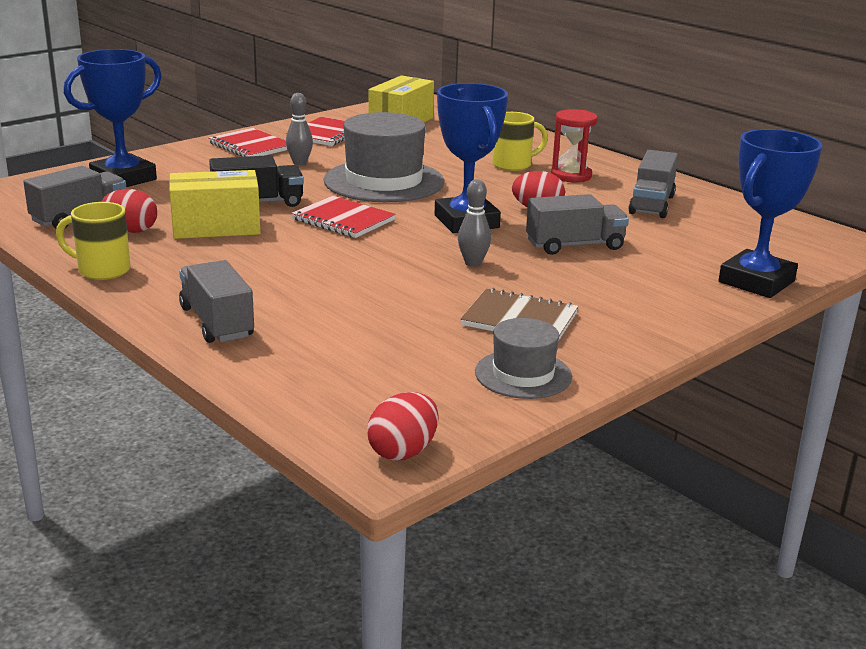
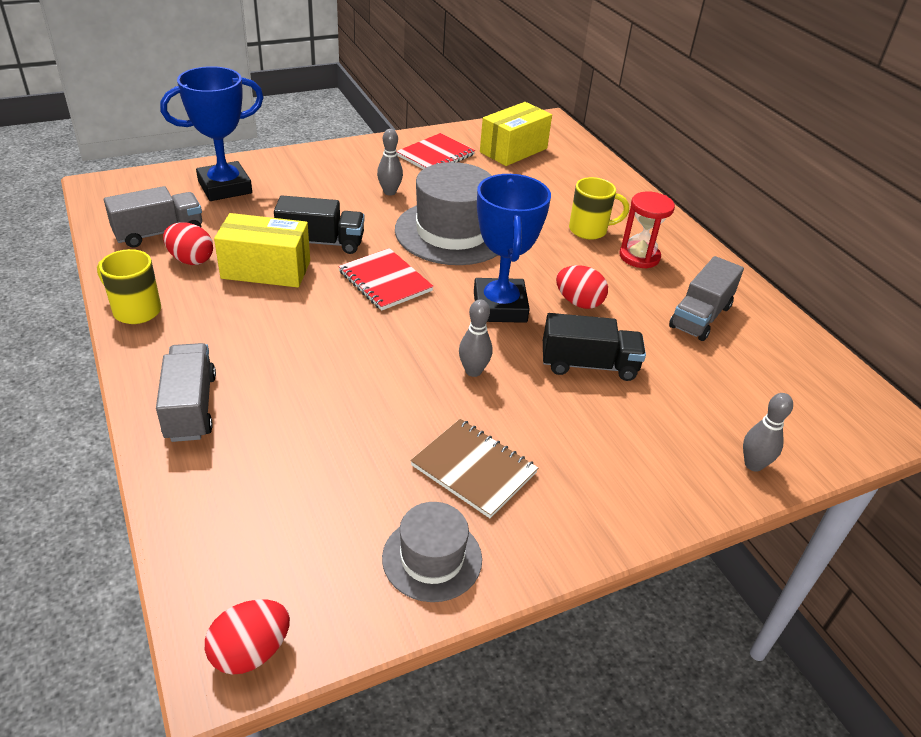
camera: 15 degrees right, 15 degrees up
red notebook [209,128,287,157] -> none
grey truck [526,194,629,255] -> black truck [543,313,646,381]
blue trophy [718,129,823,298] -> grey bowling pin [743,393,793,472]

*ACTION ITEM*
Once the pictures are set aside, transcribe the remaining lines above exactly.

*ANSWER TO THE EXERCISE*
camera: 15 degrees right, 15 degrees up
red notebook [209,128,287,157] -> none
grey truck [526,194,629,255] -> black truck [543,313,646,381]
blue trophy [718,129,823,298] -> grey bowling pin [743,393,793,472]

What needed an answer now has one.